#### Data to process ####

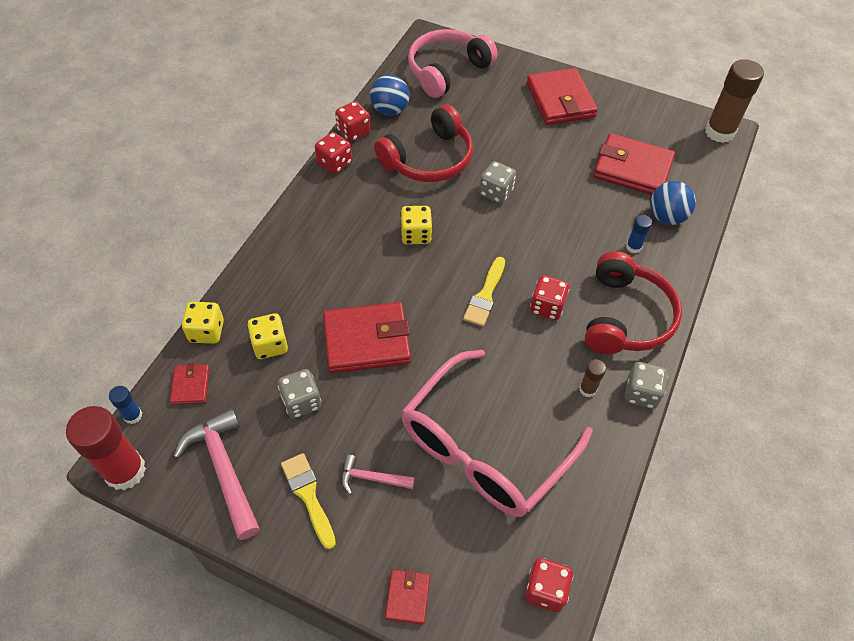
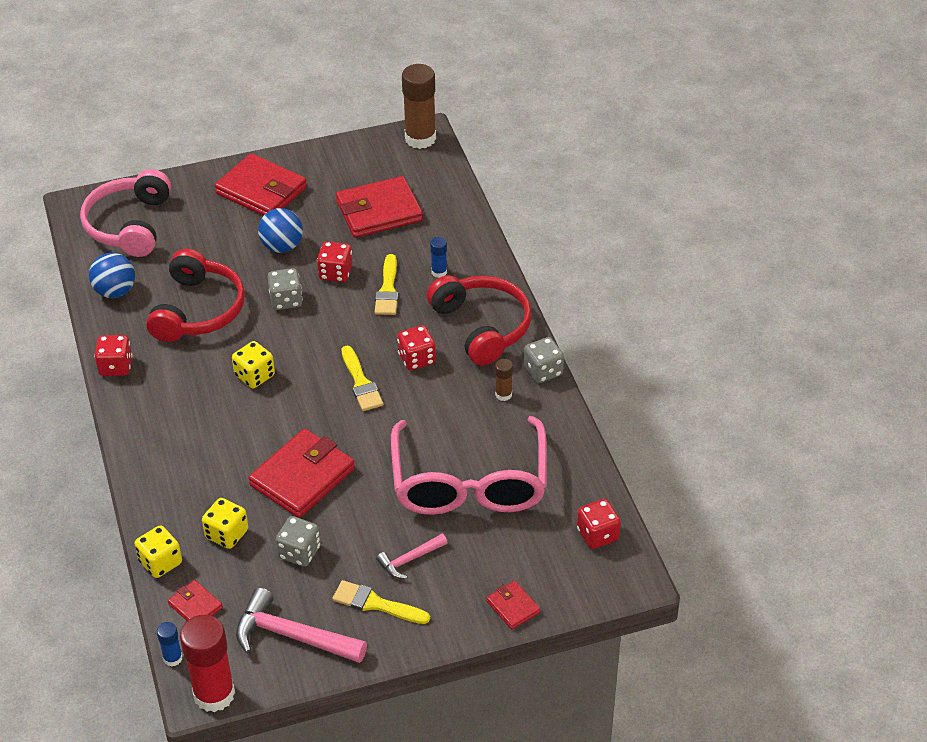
camera: 40 degrees left, 10 degrees down
(353, 132) = (102, 330): red dice -> red dice (335, 273)
(579, 234) = (388, 289): none -> yellow brush
(666, 217) = (442, 233): blue ball -> blue ball (282, 246)

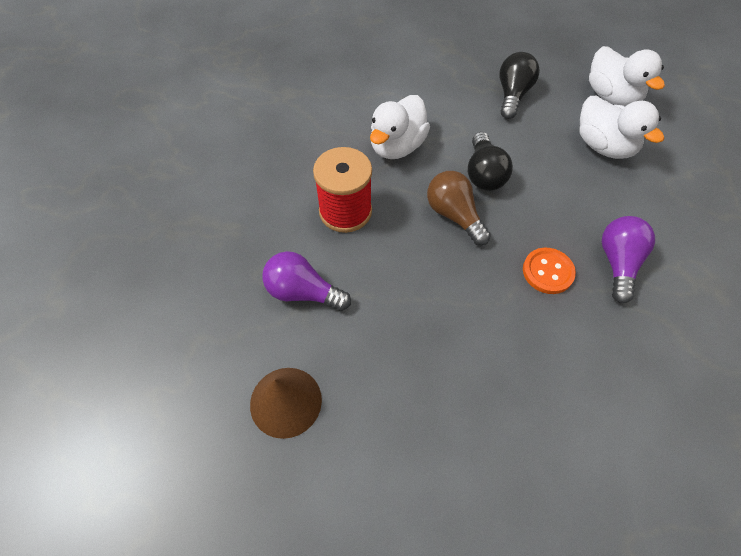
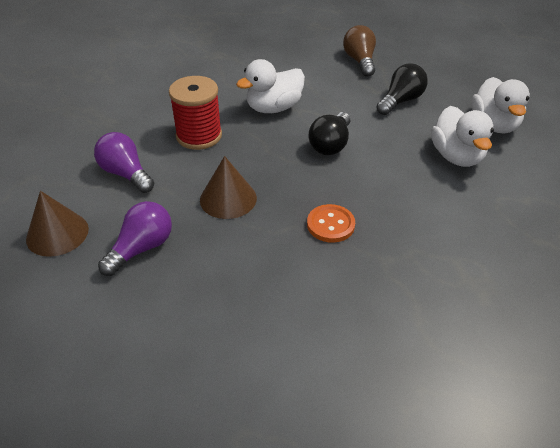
camera: 25 degrees right, 15 degrees down
(431, 280) = (228, 199): none -> brown cone
(454, 215) = (282, 164): brown light bulb -> brown light bulb (360, 61)
(618, 263) = (400, 240): purple light bulb -> purple light bulb (142, 248)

####

| What you should do |
Please print exactly the lines from the one containing "(454, 215) = (282, 164): brown" through the last line of the records, both included, and nothing else.

| Task output |
(454, 215) = (282, 164): brown light bulb -> brown light bulb (360, 61)
(618, 263) = (400, 240): purple light bulb -> purple light bulb (142, 248)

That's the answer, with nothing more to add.